═════ Source material
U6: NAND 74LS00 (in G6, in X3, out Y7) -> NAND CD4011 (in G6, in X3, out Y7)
══════════
═════ Source material
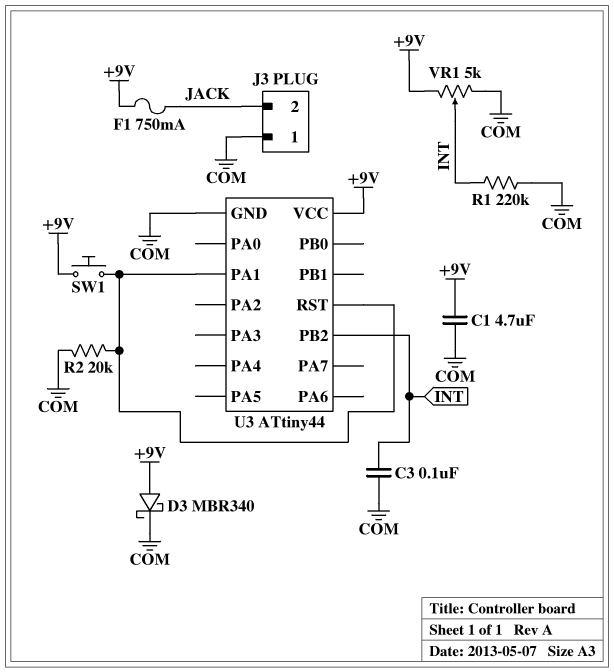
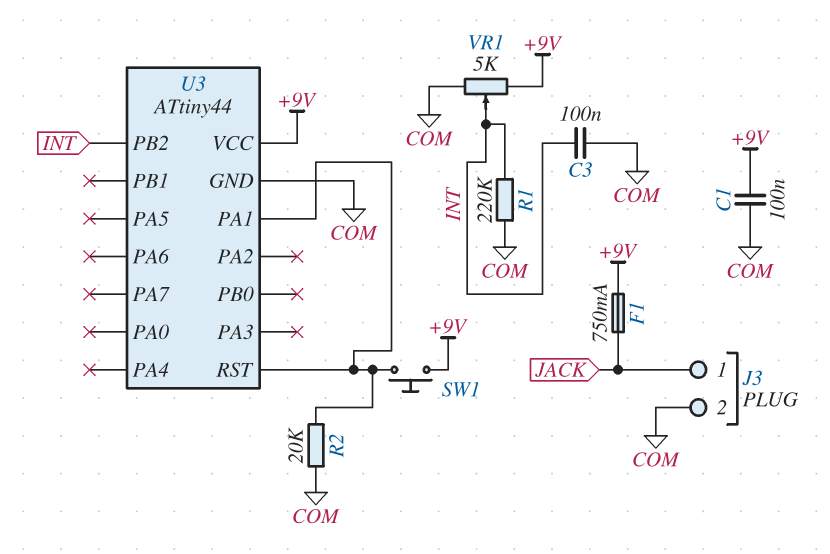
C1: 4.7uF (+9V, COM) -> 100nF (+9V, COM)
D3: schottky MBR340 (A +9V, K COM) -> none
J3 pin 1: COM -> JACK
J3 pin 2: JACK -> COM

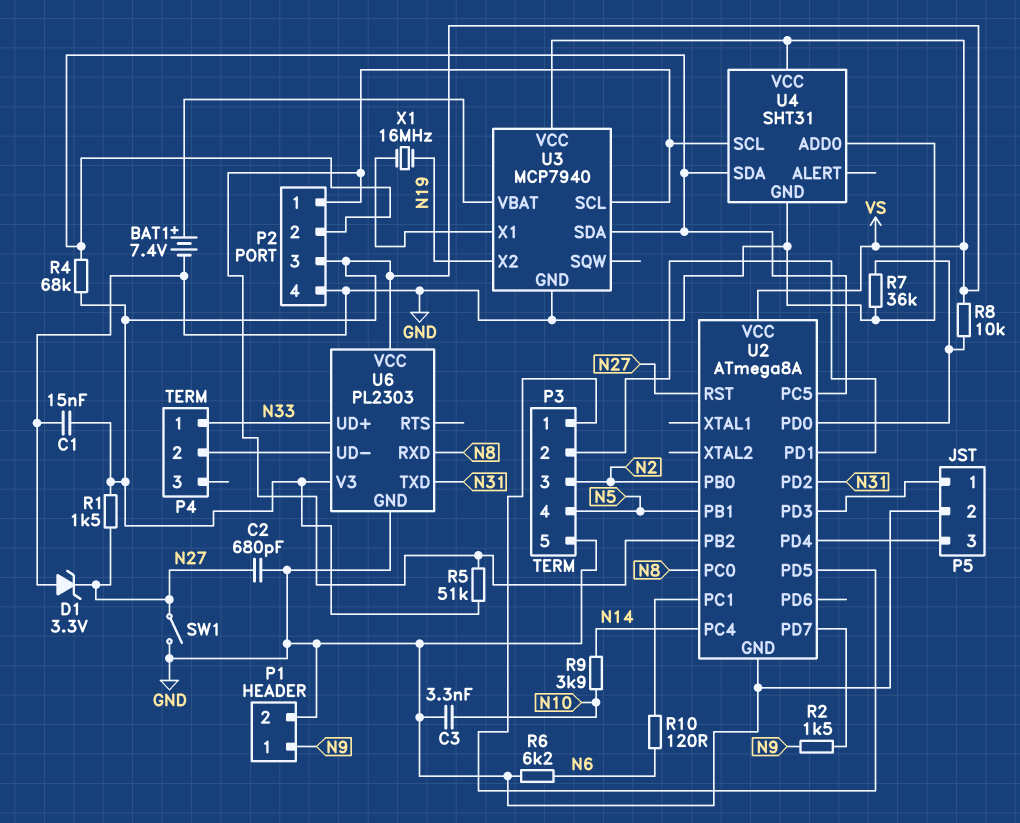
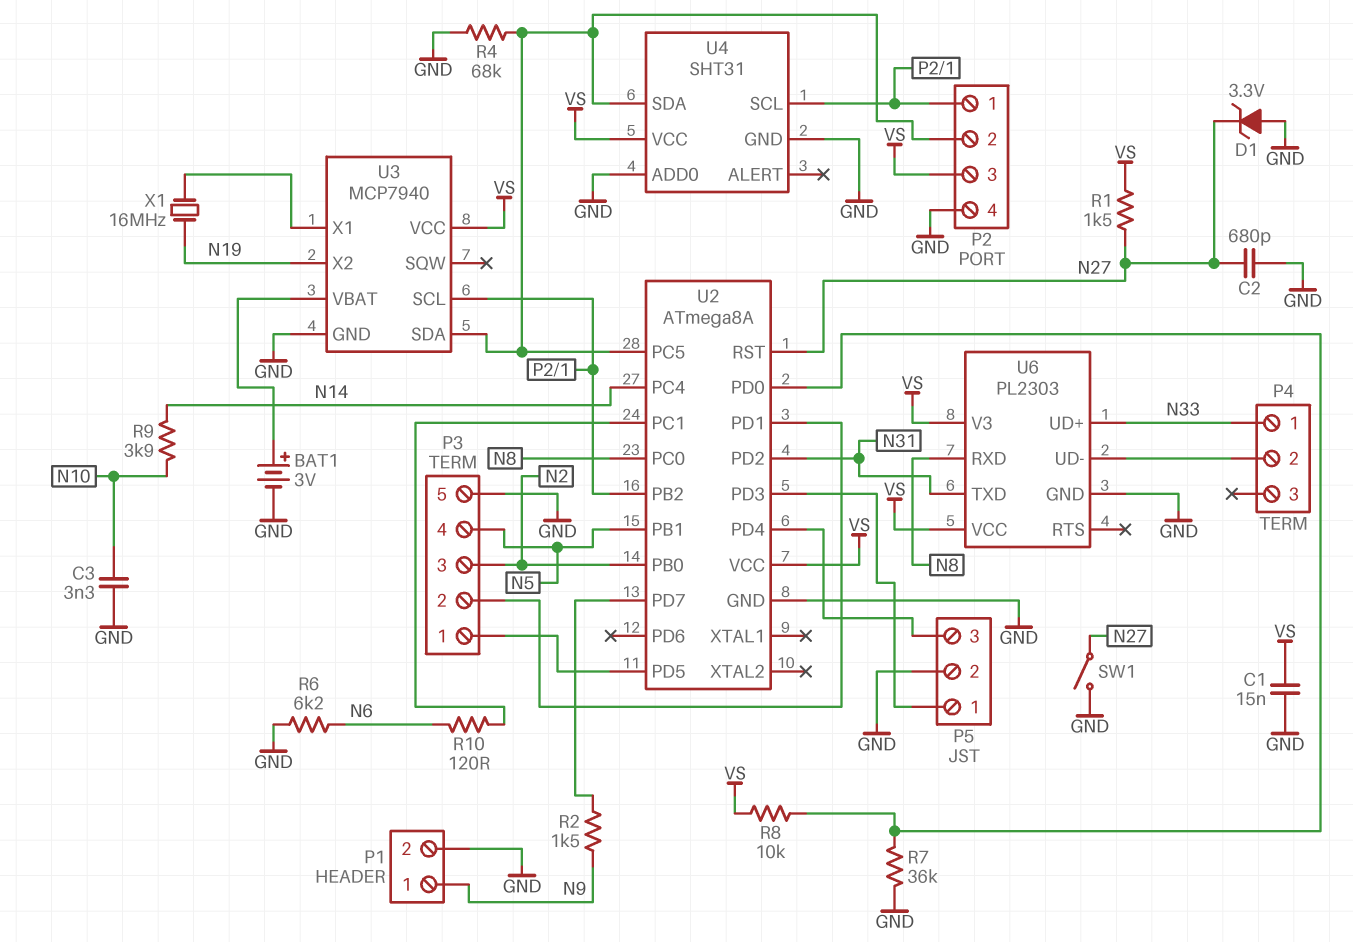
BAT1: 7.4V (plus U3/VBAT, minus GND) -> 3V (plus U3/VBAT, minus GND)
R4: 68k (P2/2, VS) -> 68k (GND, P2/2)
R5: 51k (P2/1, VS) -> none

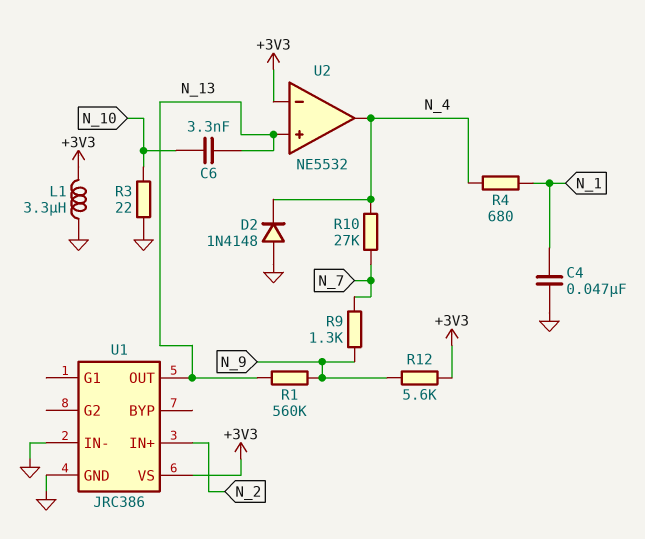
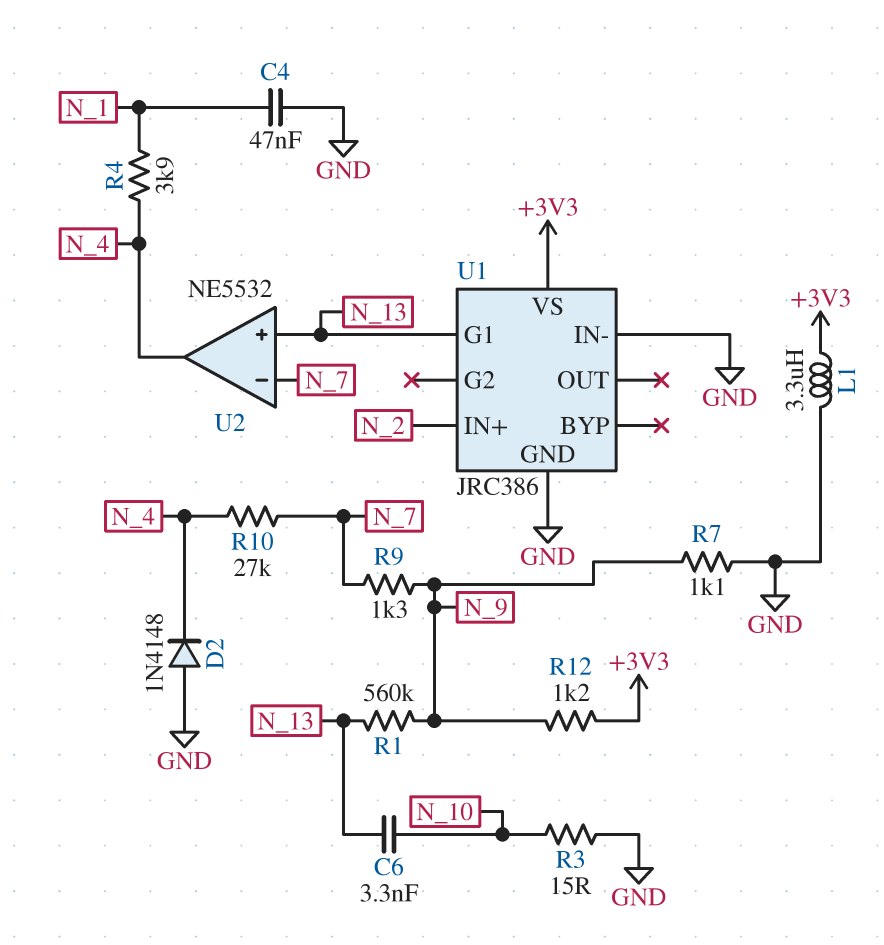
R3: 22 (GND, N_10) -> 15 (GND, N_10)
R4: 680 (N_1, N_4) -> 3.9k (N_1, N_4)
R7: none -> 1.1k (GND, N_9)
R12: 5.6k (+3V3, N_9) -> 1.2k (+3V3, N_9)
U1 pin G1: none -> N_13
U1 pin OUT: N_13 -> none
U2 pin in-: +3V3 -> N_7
══════════
Only one stretch of the listing is wanted: the lines starting at the one with "R4: 68k (P2/2, VS) -> 68k (GND, P2/2)" and ending at the one with "U2 pin in-: +3V3 -> N_7", copied exactly and free of pictures.

Response to the task -
R4: 68k (P2/2, VS) -> 68k (GND, P2/2)
R5: 51k (P2/1, VS) -> none

R3: 22 (GND, N_10) -> 15 (GND, N_10)
R4: 680 (N_1, N_4) -> 3.9k (N_1, N_4)
R7: none -> 1.1k (GND, N_9)
R12: 5.6k (+3V3, N_9) -> 1.2k (+3V3, N_9)
U1 pin G1: none -> N_13
U1 pin OUT: N_13 -> none
U2 pin in-: +3V3 -> N_7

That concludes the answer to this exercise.